* [Task instructions]:
Would you copy out, exactly as written, each line from the one containing "J2 pin 1: +5V -> COM" to the end of the records below?

[[ Materials provided, beginning ]]

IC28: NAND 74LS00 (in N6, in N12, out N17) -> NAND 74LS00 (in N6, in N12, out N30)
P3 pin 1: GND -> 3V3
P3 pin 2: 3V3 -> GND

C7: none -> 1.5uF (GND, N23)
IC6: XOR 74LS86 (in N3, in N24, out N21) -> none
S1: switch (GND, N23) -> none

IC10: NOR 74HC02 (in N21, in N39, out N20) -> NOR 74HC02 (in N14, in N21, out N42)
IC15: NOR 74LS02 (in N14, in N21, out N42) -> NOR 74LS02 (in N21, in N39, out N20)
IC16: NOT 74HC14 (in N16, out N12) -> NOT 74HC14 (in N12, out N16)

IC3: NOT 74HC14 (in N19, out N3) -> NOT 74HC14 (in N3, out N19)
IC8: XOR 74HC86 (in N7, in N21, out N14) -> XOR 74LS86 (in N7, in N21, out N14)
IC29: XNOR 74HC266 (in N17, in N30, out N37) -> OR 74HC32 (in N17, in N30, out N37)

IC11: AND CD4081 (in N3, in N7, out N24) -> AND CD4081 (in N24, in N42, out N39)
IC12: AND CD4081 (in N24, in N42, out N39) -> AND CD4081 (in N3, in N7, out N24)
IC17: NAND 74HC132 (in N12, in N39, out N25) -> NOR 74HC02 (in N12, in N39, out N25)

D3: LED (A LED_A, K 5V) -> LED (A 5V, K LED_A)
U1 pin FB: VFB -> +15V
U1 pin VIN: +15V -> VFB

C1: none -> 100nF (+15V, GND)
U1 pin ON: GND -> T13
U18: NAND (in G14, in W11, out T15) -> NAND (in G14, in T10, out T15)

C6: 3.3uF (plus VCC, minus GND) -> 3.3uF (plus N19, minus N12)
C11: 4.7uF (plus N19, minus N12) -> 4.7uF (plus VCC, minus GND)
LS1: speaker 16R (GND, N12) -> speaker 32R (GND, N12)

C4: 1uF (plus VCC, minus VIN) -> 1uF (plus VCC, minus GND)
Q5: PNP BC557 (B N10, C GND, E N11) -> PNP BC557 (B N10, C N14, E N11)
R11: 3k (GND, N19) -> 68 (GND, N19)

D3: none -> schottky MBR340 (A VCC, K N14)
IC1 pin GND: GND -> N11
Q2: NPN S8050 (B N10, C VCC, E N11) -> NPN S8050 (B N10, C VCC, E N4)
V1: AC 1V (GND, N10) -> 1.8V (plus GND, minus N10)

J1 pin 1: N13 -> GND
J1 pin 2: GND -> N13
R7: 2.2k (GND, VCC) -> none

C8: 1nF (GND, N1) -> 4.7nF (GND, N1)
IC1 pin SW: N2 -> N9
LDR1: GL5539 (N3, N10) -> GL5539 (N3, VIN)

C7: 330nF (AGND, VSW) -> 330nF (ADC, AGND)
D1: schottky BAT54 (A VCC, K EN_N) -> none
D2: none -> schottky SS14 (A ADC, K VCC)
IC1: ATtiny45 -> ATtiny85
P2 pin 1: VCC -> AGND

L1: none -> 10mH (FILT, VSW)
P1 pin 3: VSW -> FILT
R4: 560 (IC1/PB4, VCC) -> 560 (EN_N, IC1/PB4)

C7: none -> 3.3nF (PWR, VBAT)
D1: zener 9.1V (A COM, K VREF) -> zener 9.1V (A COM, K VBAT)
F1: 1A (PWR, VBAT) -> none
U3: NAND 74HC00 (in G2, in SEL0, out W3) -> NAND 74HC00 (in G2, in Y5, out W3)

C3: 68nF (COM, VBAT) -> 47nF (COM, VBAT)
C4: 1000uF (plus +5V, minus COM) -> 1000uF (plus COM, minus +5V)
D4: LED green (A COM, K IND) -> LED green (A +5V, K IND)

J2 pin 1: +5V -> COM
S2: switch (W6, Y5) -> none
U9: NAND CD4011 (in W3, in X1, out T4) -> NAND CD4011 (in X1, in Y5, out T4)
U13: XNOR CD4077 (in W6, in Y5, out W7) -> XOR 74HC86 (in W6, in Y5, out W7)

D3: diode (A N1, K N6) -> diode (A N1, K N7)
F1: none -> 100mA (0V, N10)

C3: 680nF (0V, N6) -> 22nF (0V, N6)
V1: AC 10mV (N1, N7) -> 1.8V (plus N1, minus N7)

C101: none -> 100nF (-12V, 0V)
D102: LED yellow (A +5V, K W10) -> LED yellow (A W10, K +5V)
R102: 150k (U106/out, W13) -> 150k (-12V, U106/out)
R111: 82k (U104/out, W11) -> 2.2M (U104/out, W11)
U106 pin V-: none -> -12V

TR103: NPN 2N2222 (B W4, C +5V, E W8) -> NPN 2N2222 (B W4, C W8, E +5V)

[[ Materials provided, end ]]

* [Result of the exercise]:
J2 pin 1: +5V -> COM
S2: switch (W6, Y5) -> none
U9: NAND CD4011 (in W3, in X1, out T4) -> NAND CD4011 (in X1, in Y5, out T4)
U13: XNOR CD4077 (in W6, in Y5, out W7) -> XOR 74HC86 (in W6, in Y5, out W7)

D3: diode (A N1, K N6) -> diode (A N1, K N7)
F1: none -> 100mA (0V, N10)

C3: 680nF (0V, N6) -> 22nF (0V, N6)
V1: AC 10mV (N1, N7) -> 1.8V (plus N1, minus N7)

C101: none -> 100nF (-12V, 0V)
D102: LED yellow (A +5V, K W10) -> LED yellow (A W10, K +5V)
R102: 150k (U106/out, W13) -> 150k (-12V, U106/out)
R111: 82k (U104/out, W11) -> 2.2M (U104/out, W11)
U106 pin V-: none -> -12V

TR103: NPN 2N2222 (B W4, C +5V, E W8) -> NPN 2N2222 (B W4, C W8, E +5V)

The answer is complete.